■ Work task:
Starting at the line with "FAN2 pin VCC: 5V -> 3V3", retype every remaining line of the records exactly. Do not include pictures.

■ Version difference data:
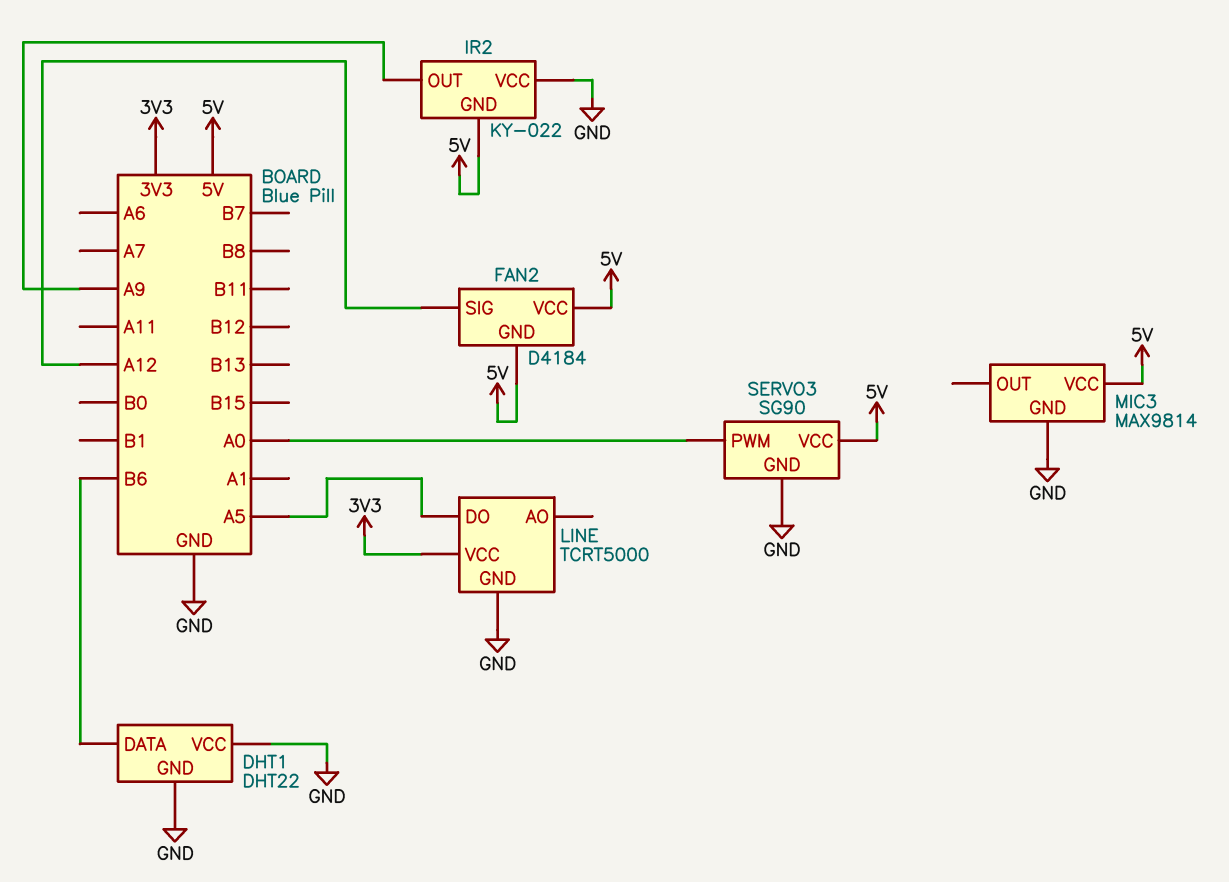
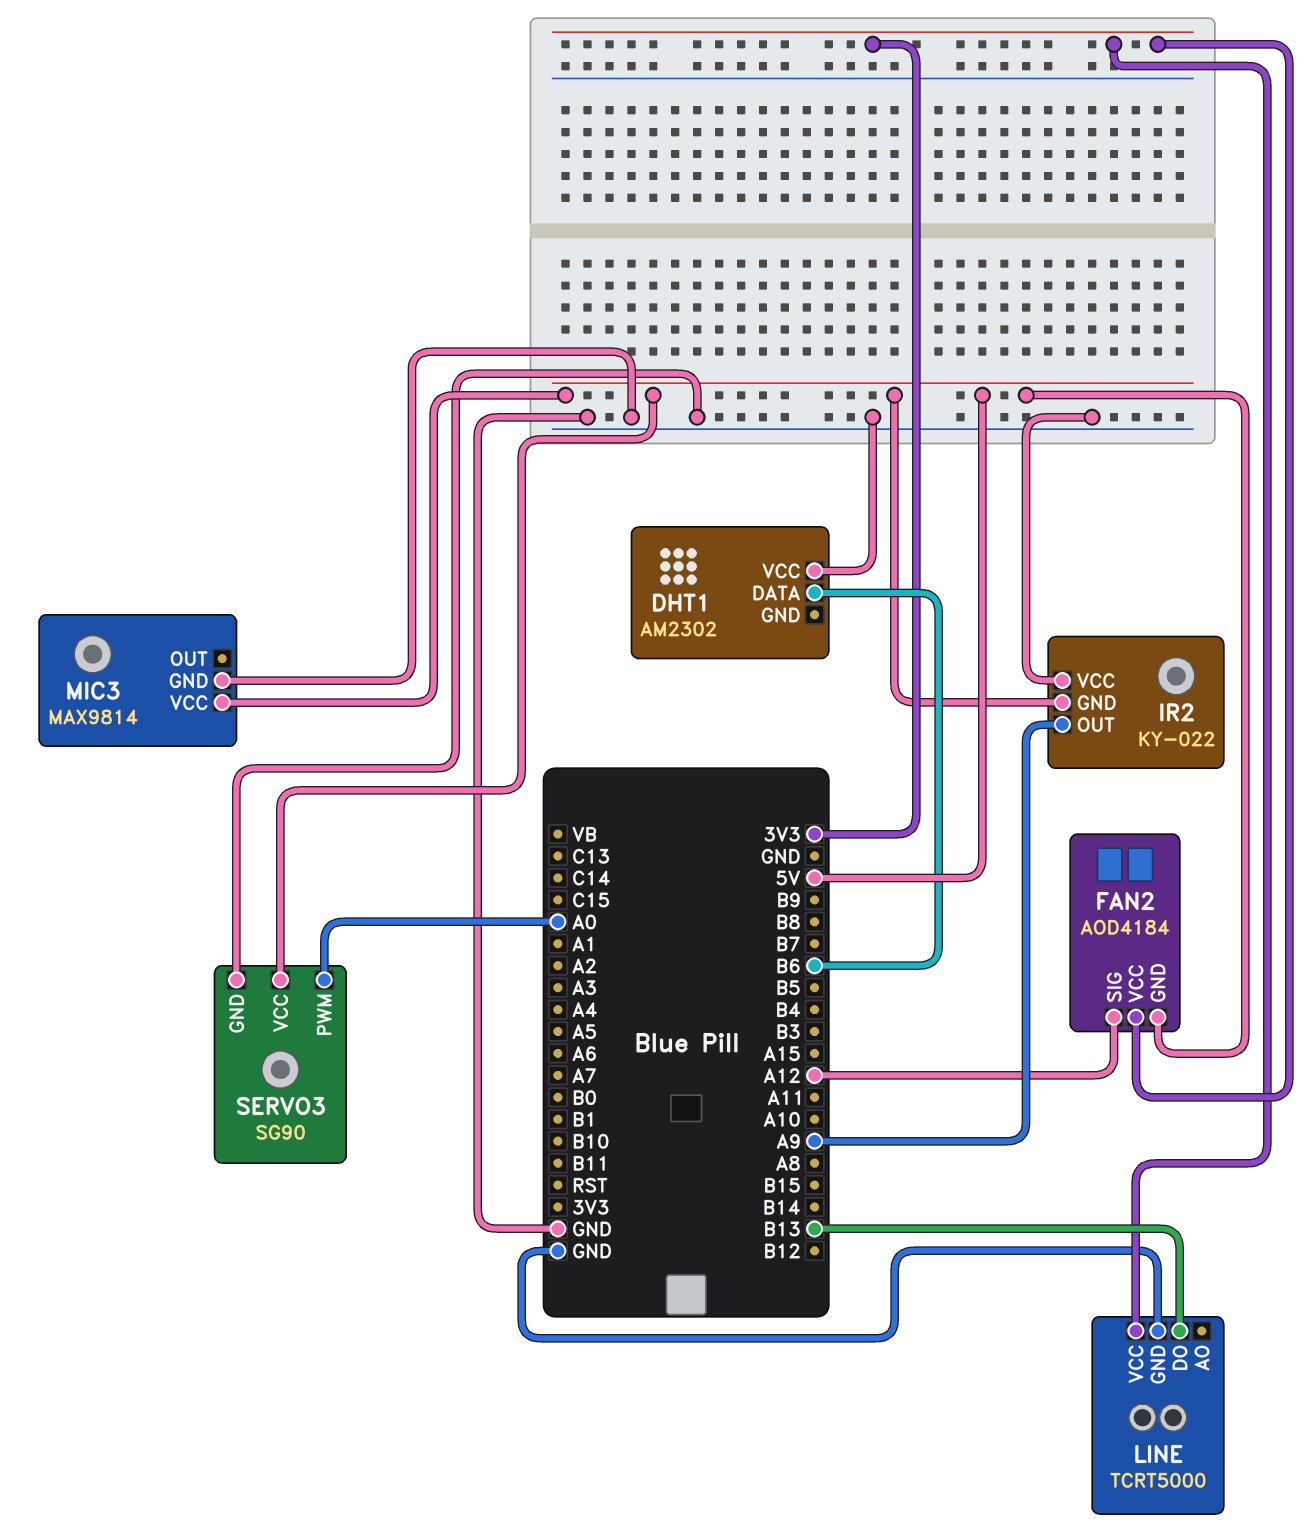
DHT1: DHT22 -> AM2302
DHT1 pin GND: GND -> none
FAN2: D4184 -> AOD4184
FAN2 pin VCC: 5V -> 3V3
LINE pin DO: A5 -> B13

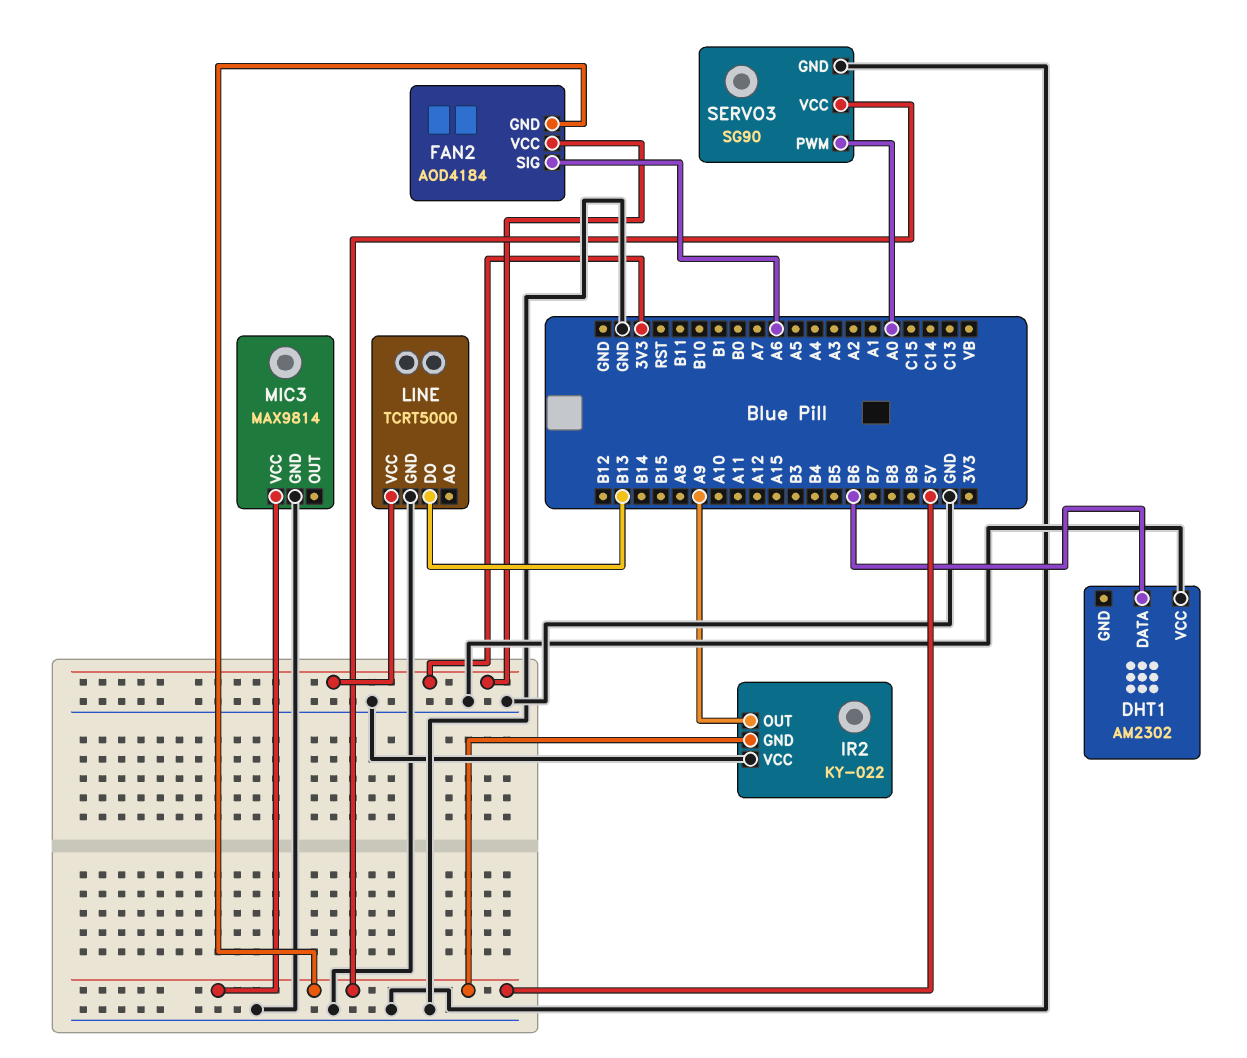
FAN2 pin SIG: A12 -> A6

■ Exercise response:
FAN2 pin VCC: 5V -> 3V3
LINE pin DO: A5 -> B13

FAN2 pin SIG: A12 -> A6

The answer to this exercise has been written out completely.